» **The problem**: In the data below, find the line with "DIGITS2: HT16K33 -> TM1637" and the line with "PIXELS1 pin VCC: none -> 3V3", then restate both and every line between them exactly, minus the pictures.

» **Supplied data**:
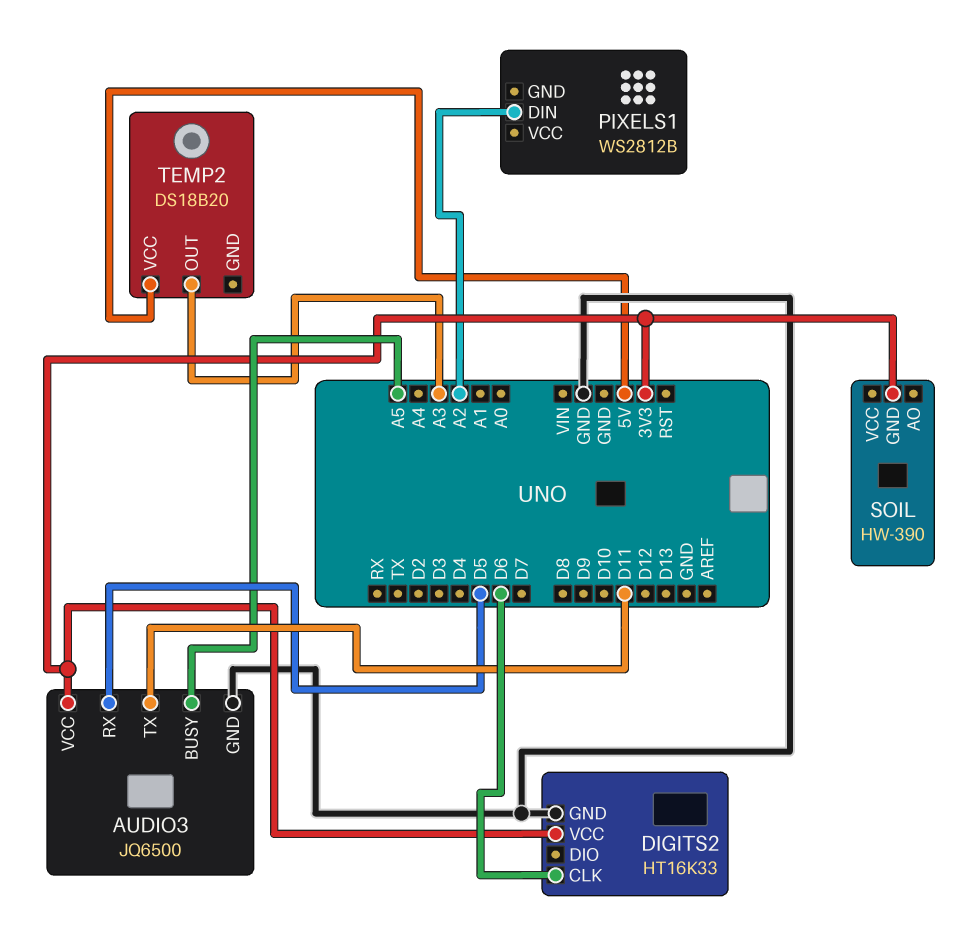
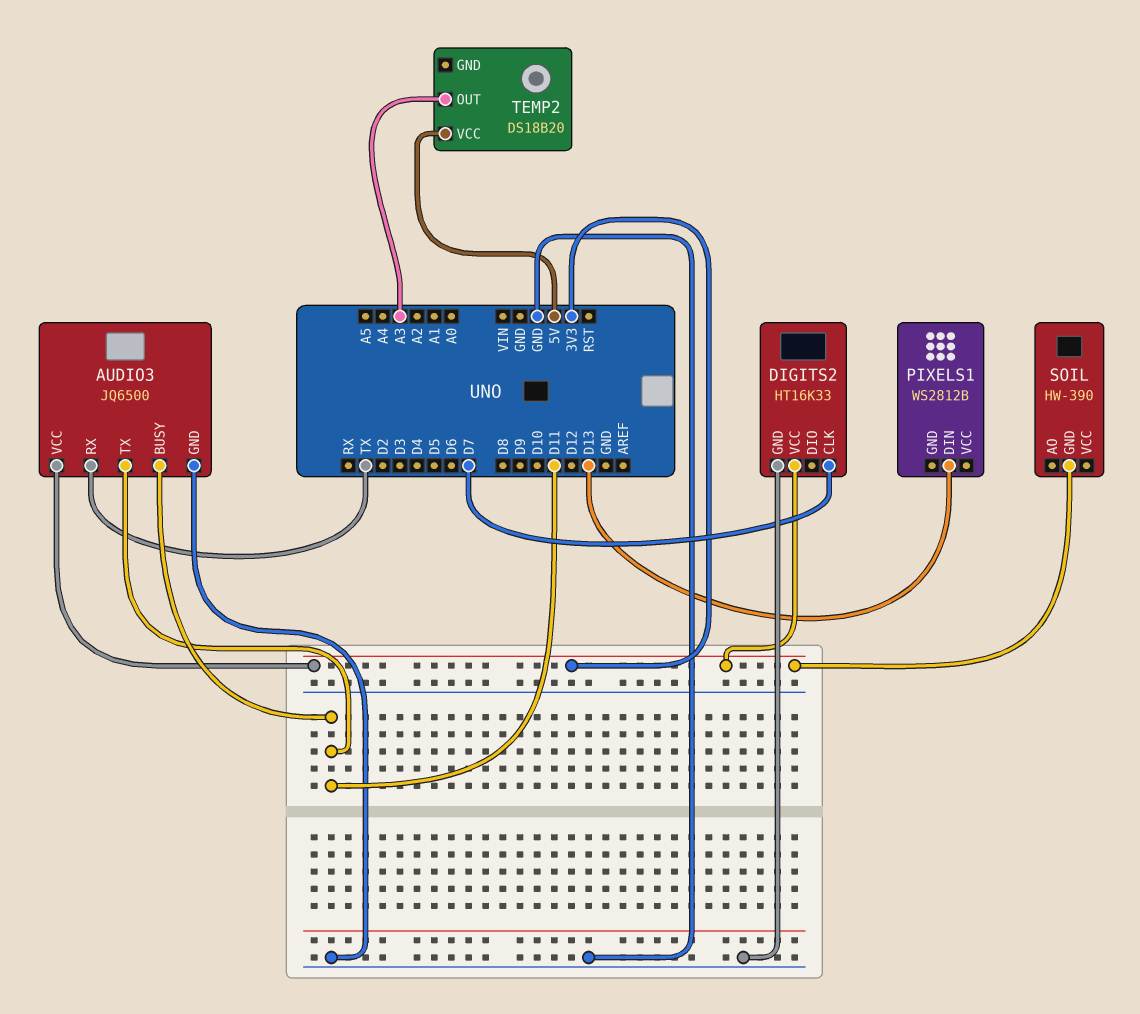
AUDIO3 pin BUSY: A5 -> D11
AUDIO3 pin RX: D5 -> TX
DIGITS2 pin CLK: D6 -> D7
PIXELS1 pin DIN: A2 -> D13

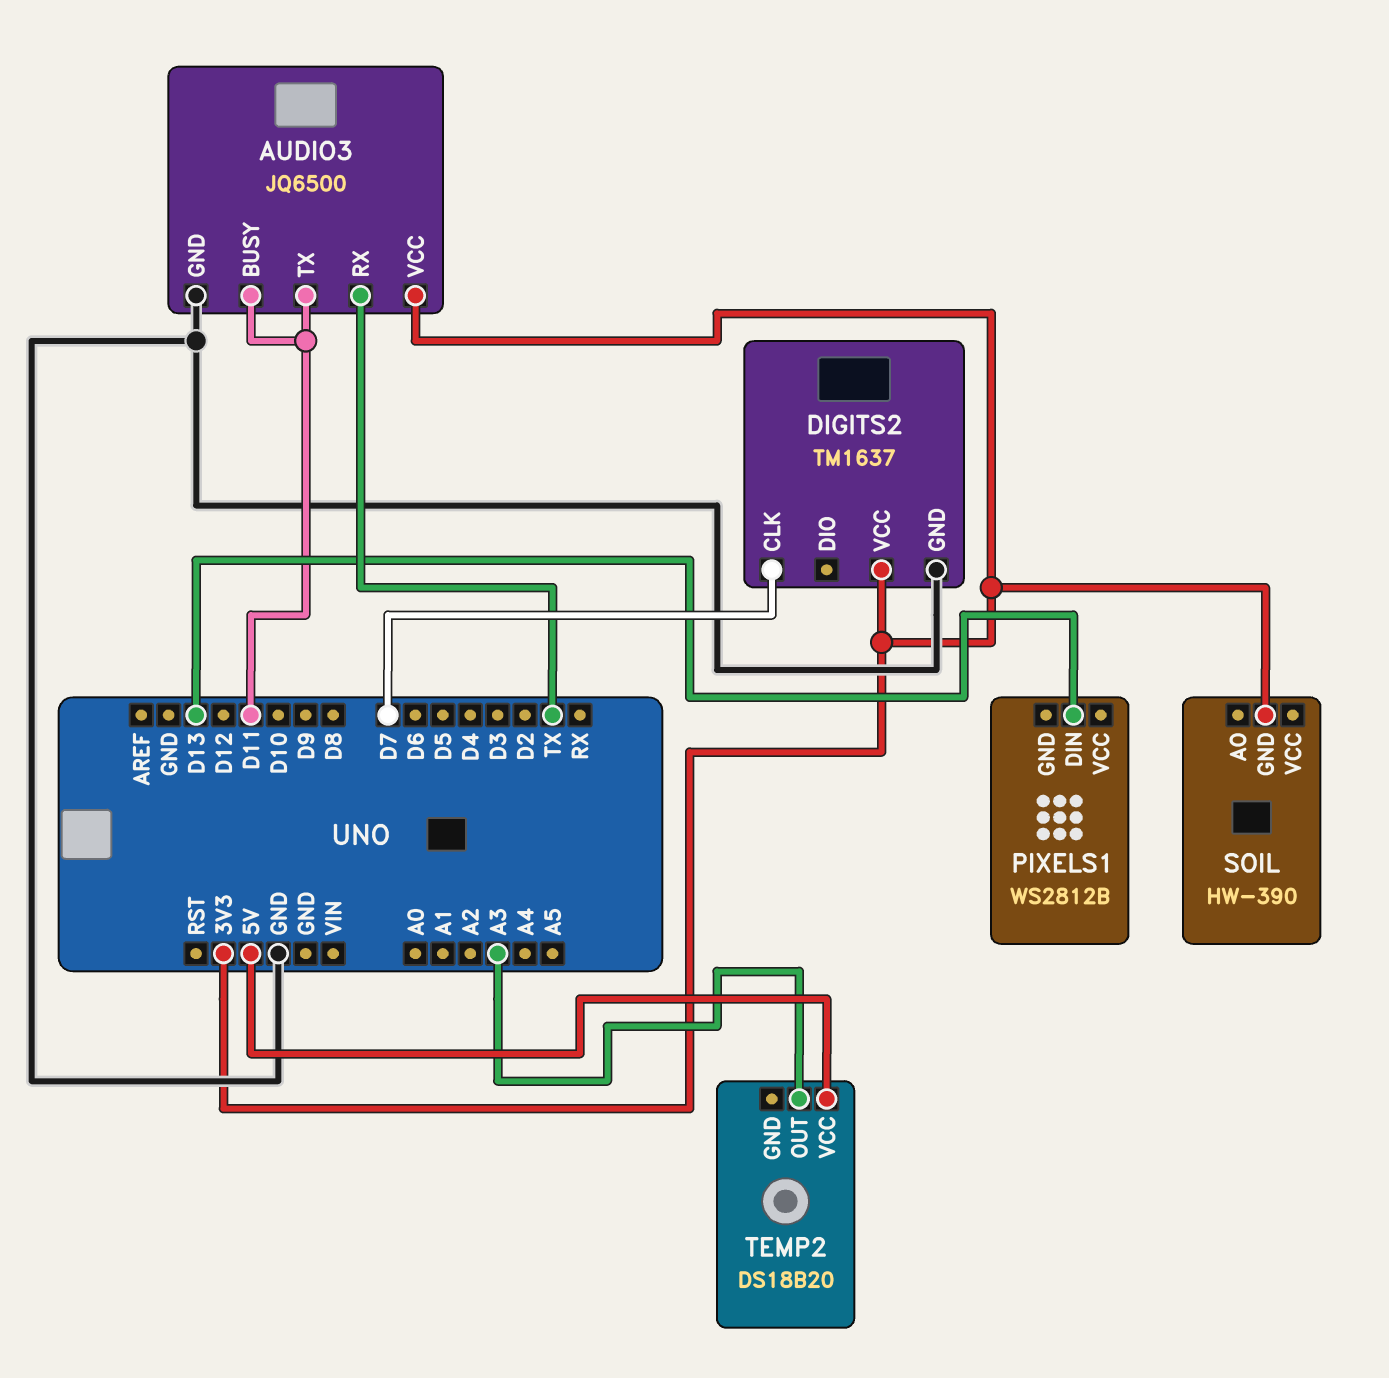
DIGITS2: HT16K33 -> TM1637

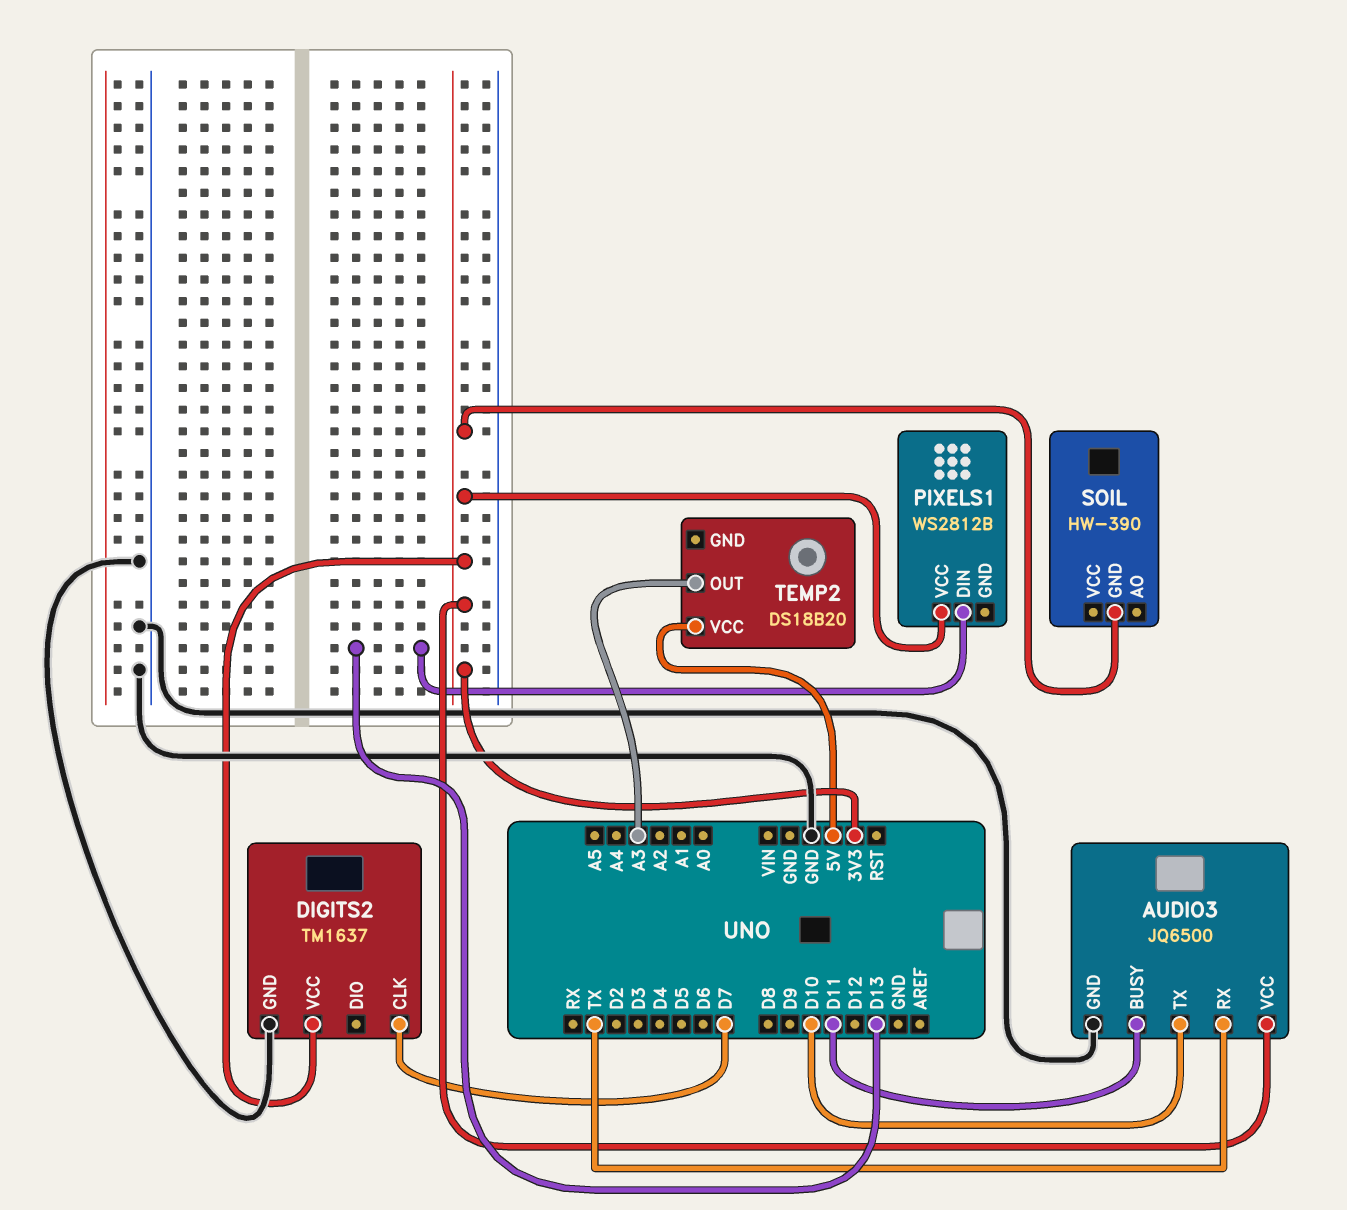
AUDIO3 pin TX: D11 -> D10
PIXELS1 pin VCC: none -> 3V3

==

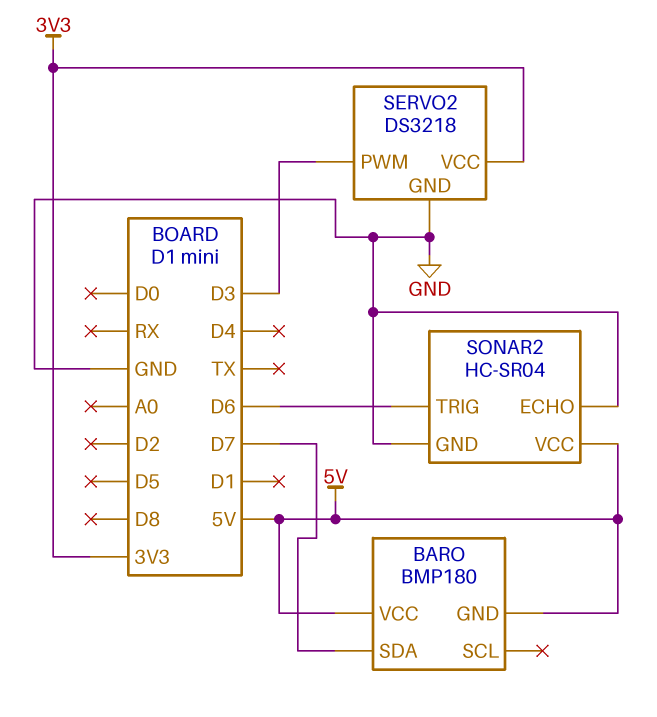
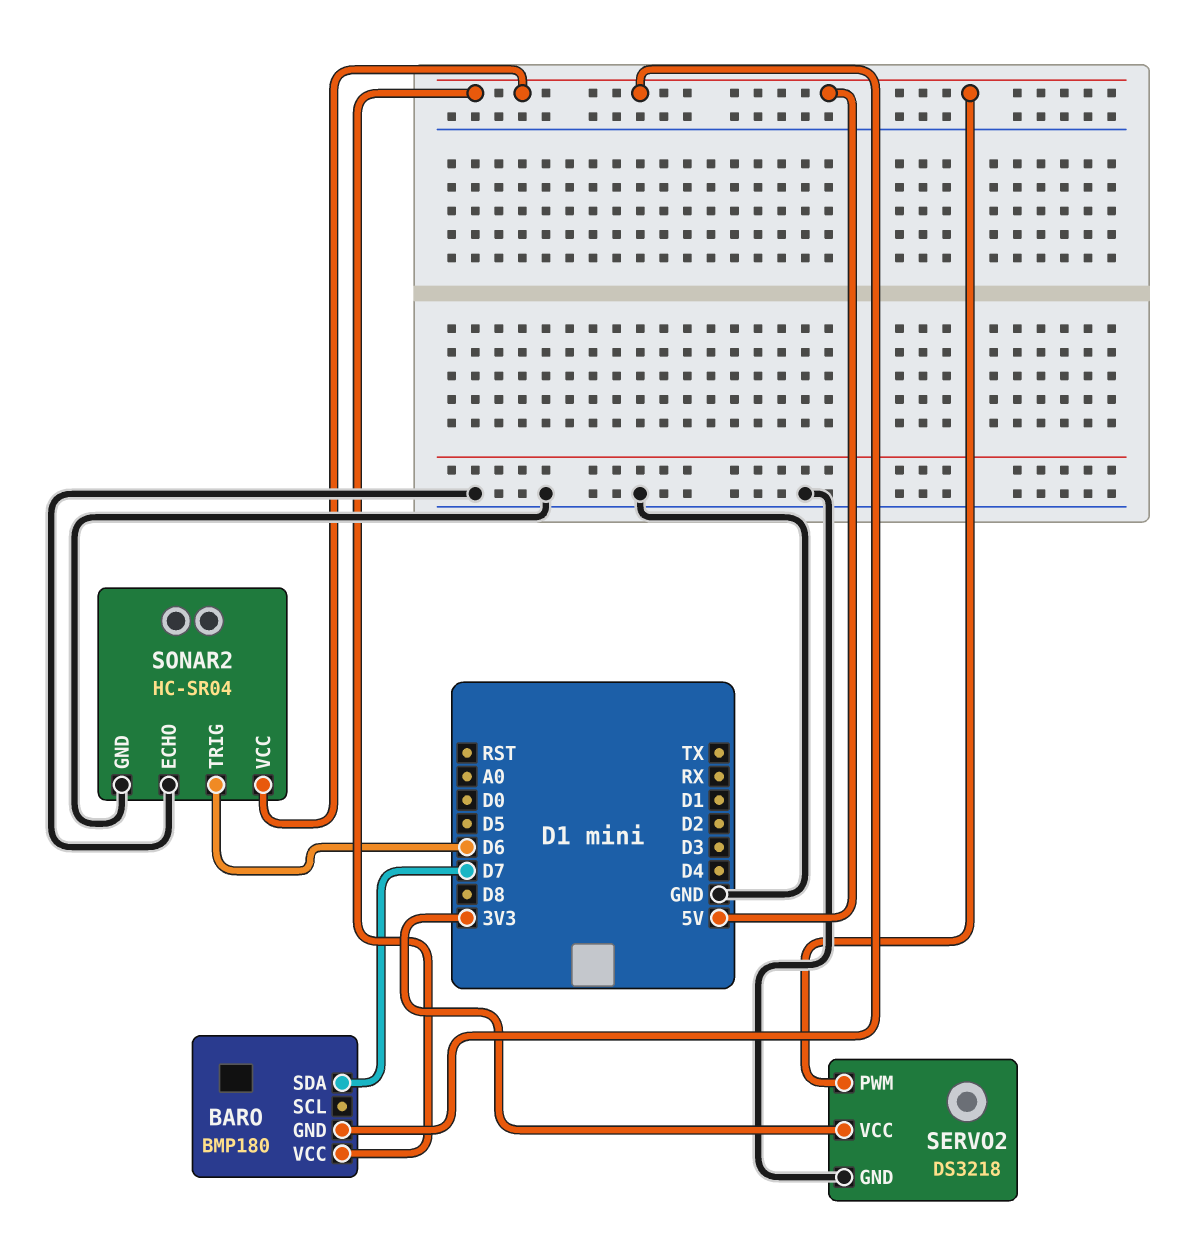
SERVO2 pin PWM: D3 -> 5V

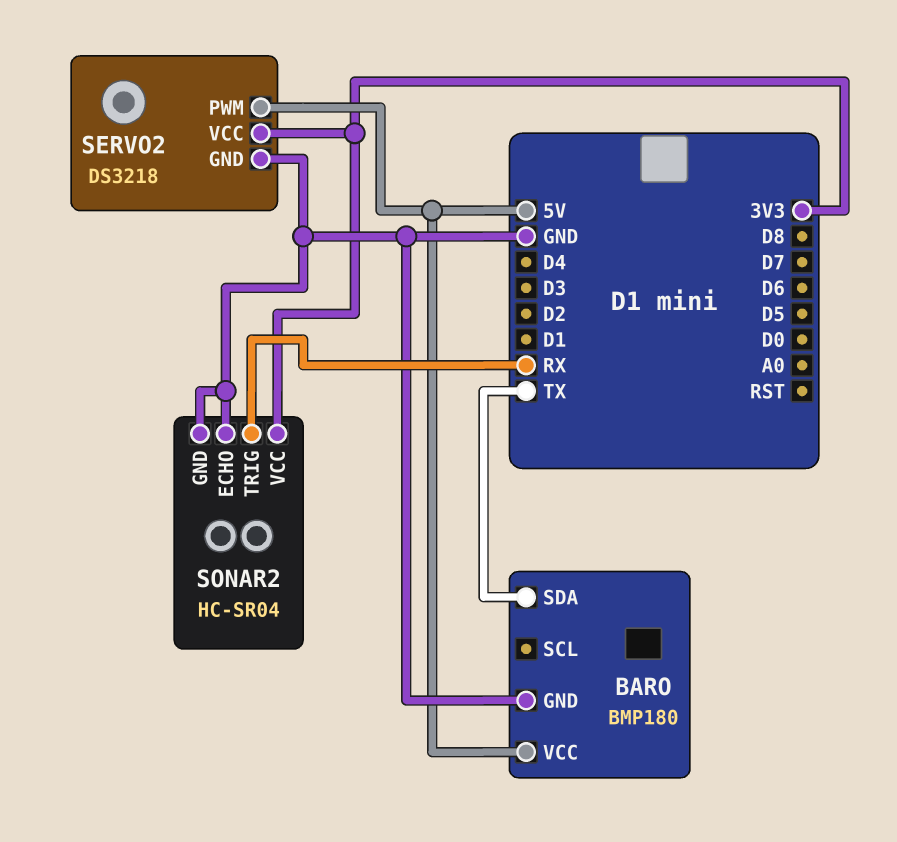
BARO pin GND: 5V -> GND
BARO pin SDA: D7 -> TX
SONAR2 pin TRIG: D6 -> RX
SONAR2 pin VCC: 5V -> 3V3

» **Solved exercise**:
DIGITS2: HT16K33 -> TM1637

AUDIO3 pin TX: D11 -> D10
PIXELS1 pin VCC: none -> 3V3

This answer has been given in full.